• **Your task**:
Whenever the string "plate" appears in a line below, please copy the line out.

----------

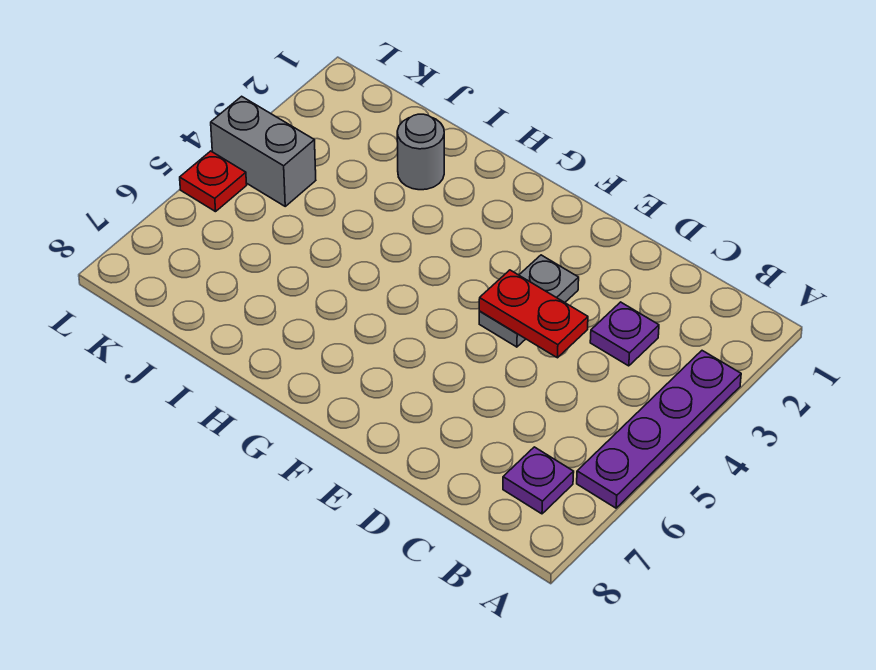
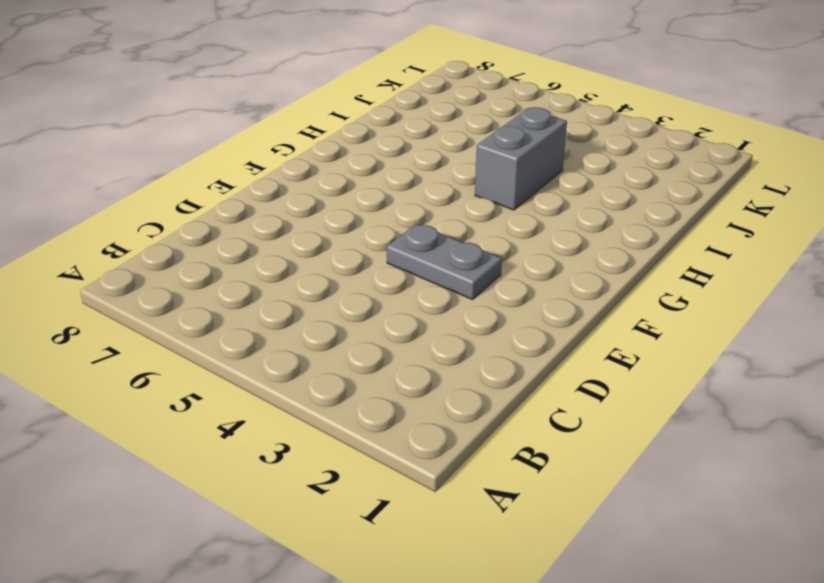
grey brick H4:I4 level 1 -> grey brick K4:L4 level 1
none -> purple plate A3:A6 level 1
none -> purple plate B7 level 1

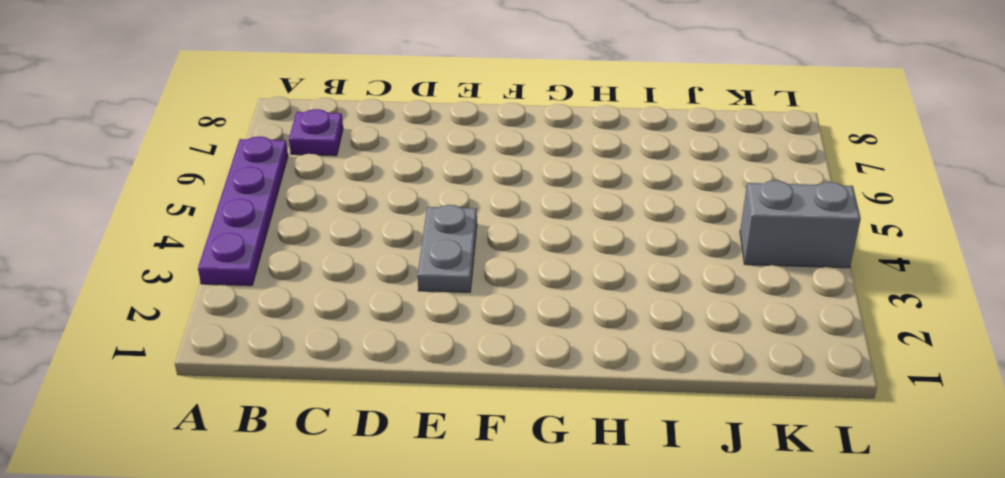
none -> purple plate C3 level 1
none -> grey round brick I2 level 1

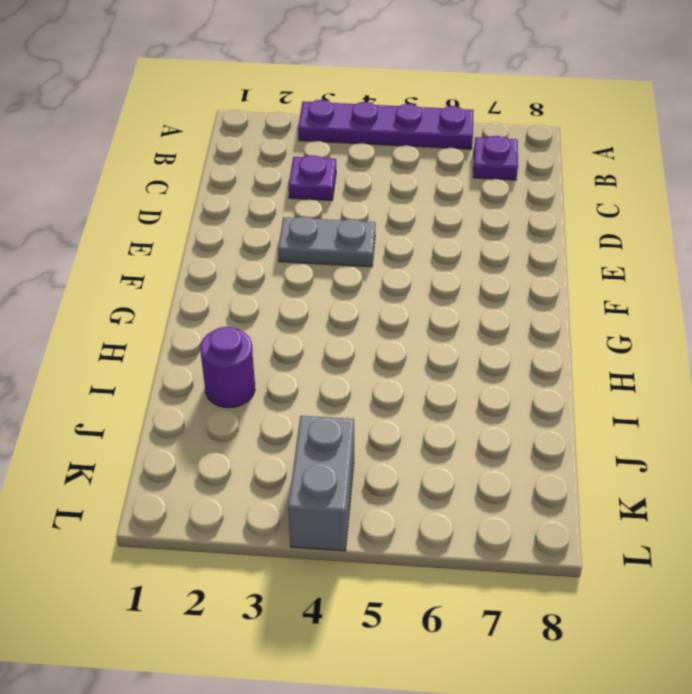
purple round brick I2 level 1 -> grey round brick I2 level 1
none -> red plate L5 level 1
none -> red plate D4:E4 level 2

----------

• **Final answer**:
none -> purple plate A3:A6 level 1
none -> purple plate B7 level 1
none -> purple plate C3 level 1
none -> red plate L5 level 1
none -> red plate D4:E4 level 2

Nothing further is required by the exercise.